• _Information shown_:
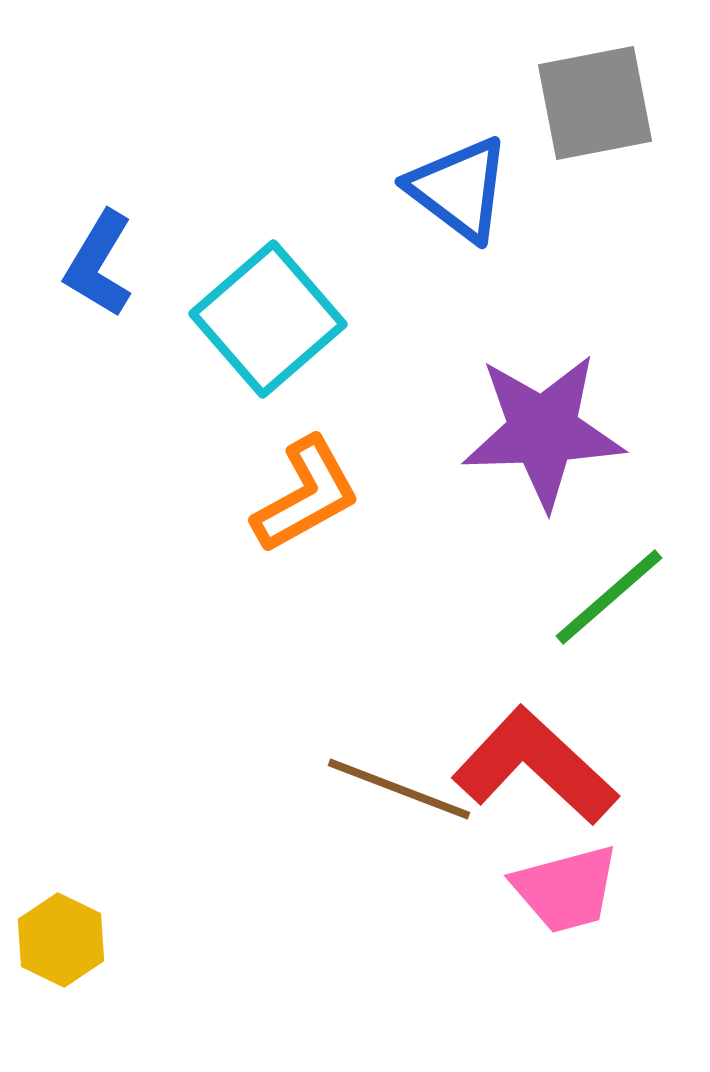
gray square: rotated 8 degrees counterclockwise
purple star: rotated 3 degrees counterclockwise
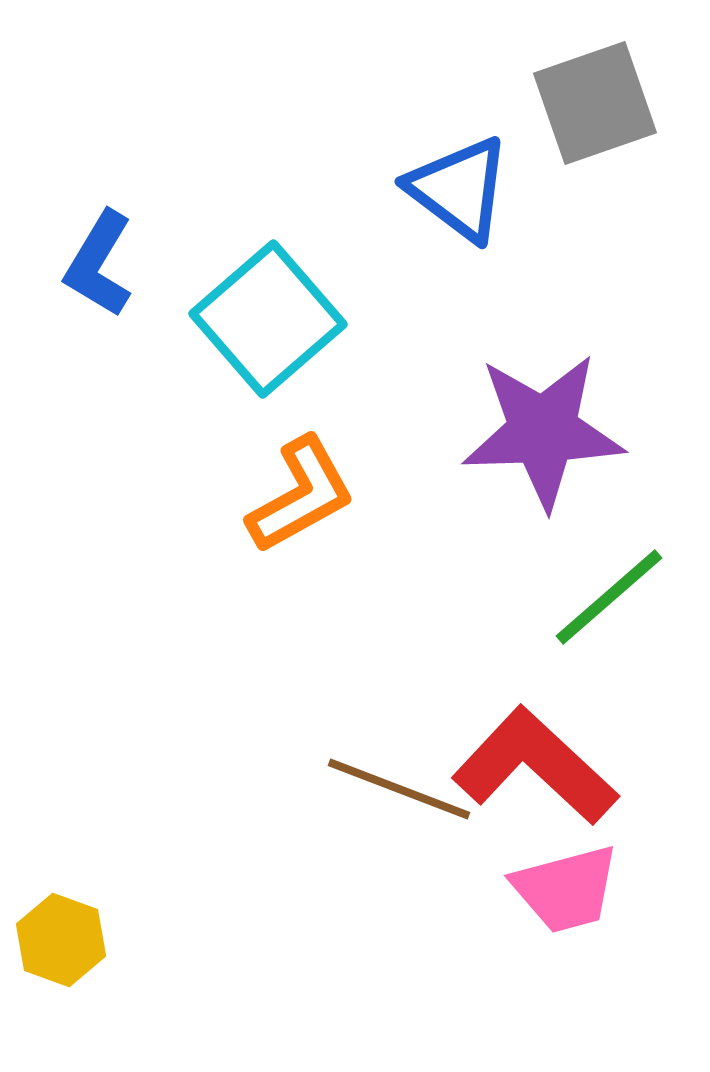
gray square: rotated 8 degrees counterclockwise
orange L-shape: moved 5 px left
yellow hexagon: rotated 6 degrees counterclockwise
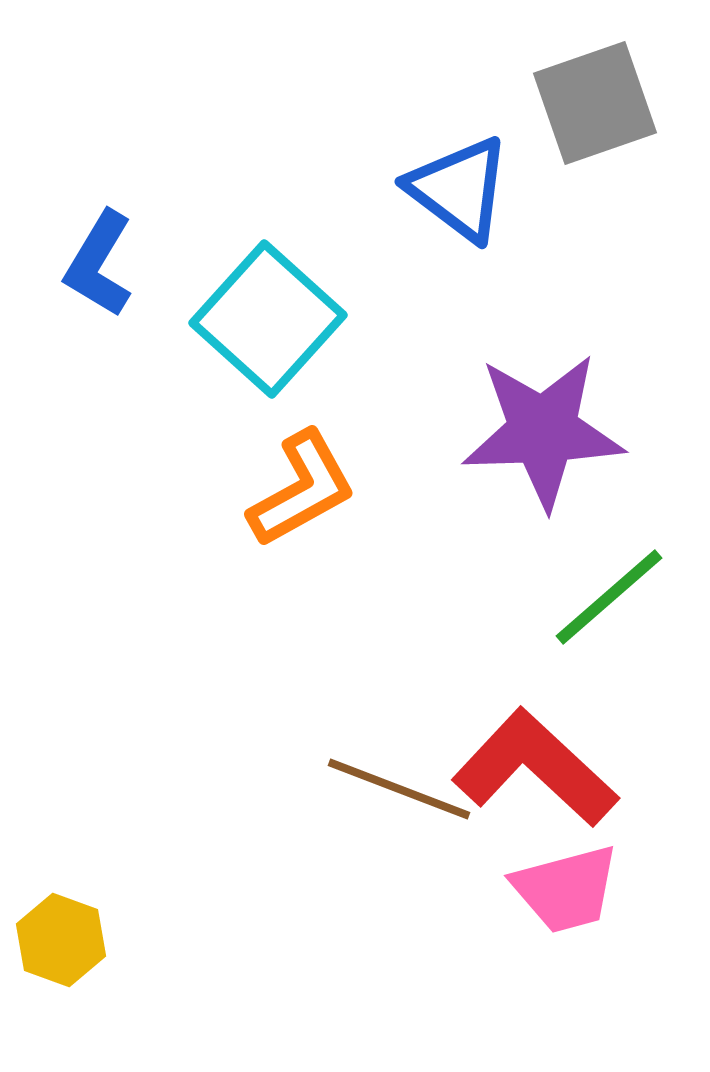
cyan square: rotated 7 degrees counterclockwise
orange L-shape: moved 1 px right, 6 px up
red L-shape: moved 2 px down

* * *

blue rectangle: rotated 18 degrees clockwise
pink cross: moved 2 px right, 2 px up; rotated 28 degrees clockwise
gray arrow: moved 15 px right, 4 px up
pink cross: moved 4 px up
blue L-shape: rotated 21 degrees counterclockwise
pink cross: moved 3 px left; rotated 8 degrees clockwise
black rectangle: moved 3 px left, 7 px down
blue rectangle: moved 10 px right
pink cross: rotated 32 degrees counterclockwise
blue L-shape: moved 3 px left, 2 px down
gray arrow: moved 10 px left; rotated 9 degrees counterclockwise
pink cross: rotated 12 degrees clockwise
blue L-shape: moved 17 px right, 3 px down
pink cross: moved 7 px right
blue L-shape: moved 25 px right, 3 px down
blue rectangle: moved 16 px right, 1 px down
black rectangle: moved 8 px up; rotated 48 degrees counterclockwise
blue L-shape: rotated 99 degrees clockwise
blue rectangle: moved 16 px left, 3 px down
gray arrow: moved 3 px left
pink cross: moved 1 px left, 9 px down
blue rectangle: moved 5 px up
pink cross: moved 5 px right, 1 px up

• _Stated exercise_: Copy the data from the line holding "blue rectangle: rotated 18 degrees clockwise" through the line holding "pink cross: rotated 12 degrees clockwise", inclusive, replacing "gray arrow" with "white arrow" and leaving everything else unchanged.

• _Written answer_:
blue rectangle: rotated 18 degrees clockwise
pink cross: moved 2 px right, 2 px up; rotated 28 degrees clockwise
white arrow: moved 15 px right, 4 px up
pink cross: moved 4 px up
blue L-shape: rotated 21 degrees counterclockwise
pink cross: moved 3 px left; rotated 8 degrees clockwise
black rectangle: moved 3 px left, 7 px down
blue rectangle: moved 10 px right
pink cross: rotated 32 degrees counterclockwise
blue L-shape: moved 3 px left, 2 px down
white arrow: moved 10 px left; rotated 9 degrees counterclockwise
pink cross: rotated 12 degrees clockwise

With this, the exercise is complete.